++++ Extracted entries

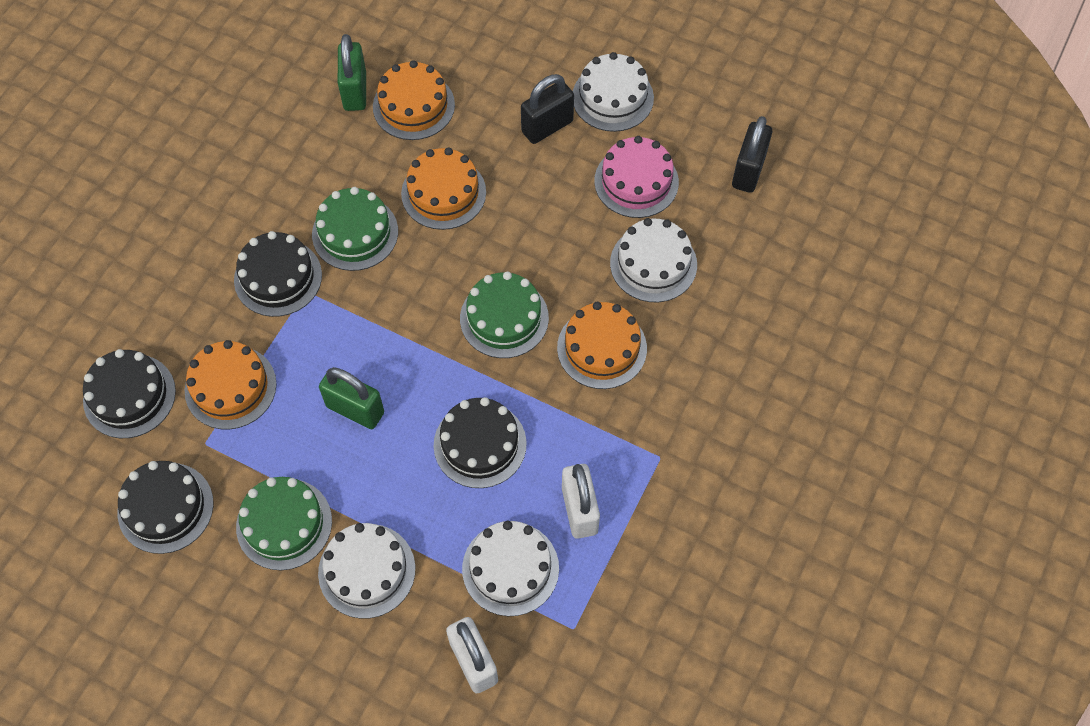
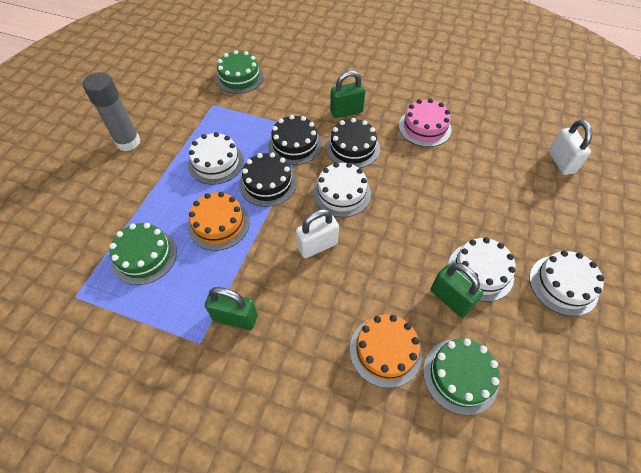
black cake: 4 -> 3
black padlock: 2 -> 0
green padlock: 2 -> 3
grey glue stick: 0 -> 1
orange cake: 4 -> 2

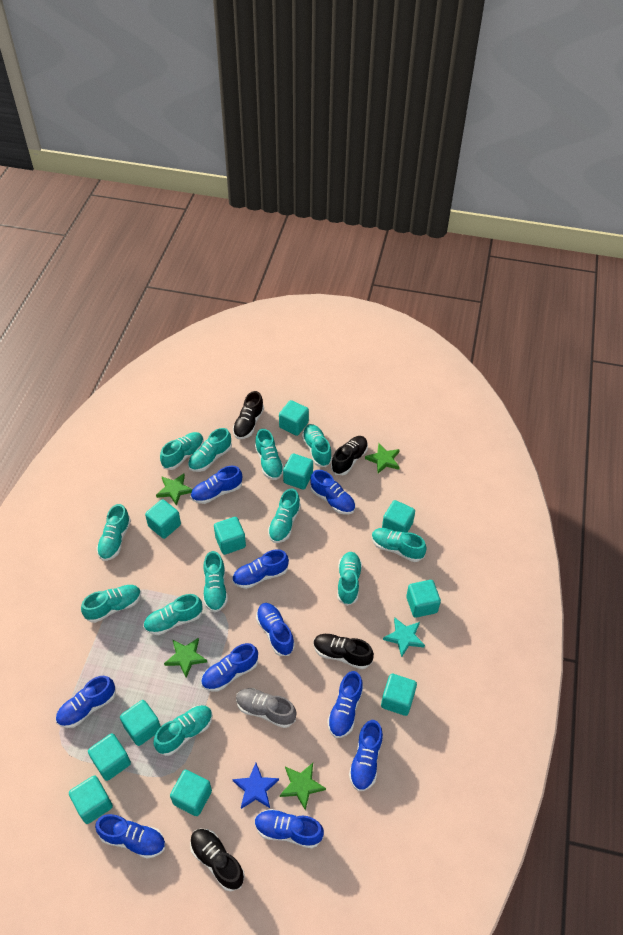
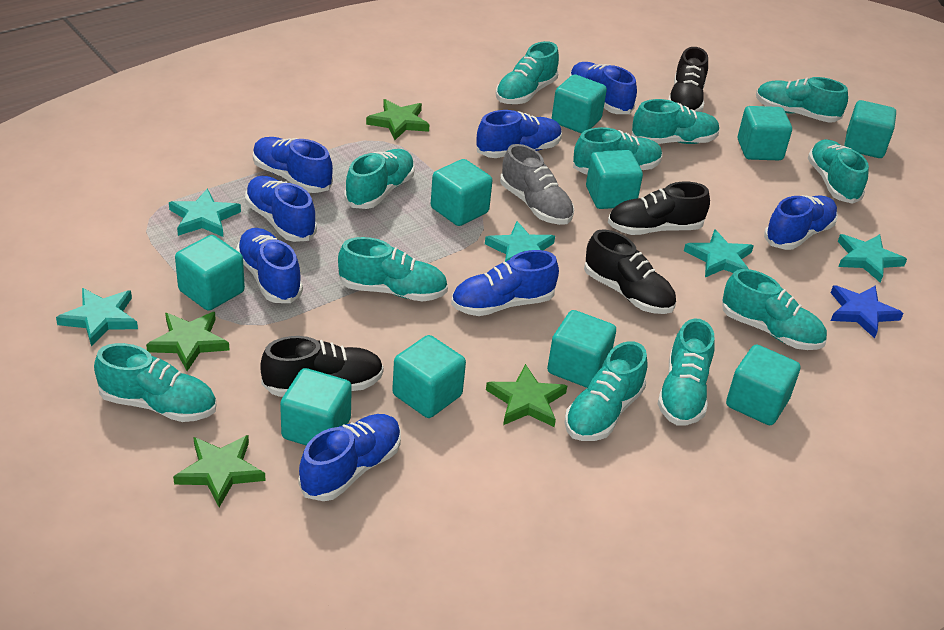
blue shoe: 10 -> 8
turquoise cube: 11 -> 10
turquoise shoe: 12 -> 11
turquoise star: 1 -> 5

++++++++

What this task involves -
Search the entries for the word "turquoise" and copy every line that has it.

Your response -
turquoise cube: 11 -> 10
turquoise shoe: 12 -> 11
turquoise star: 1 -> 5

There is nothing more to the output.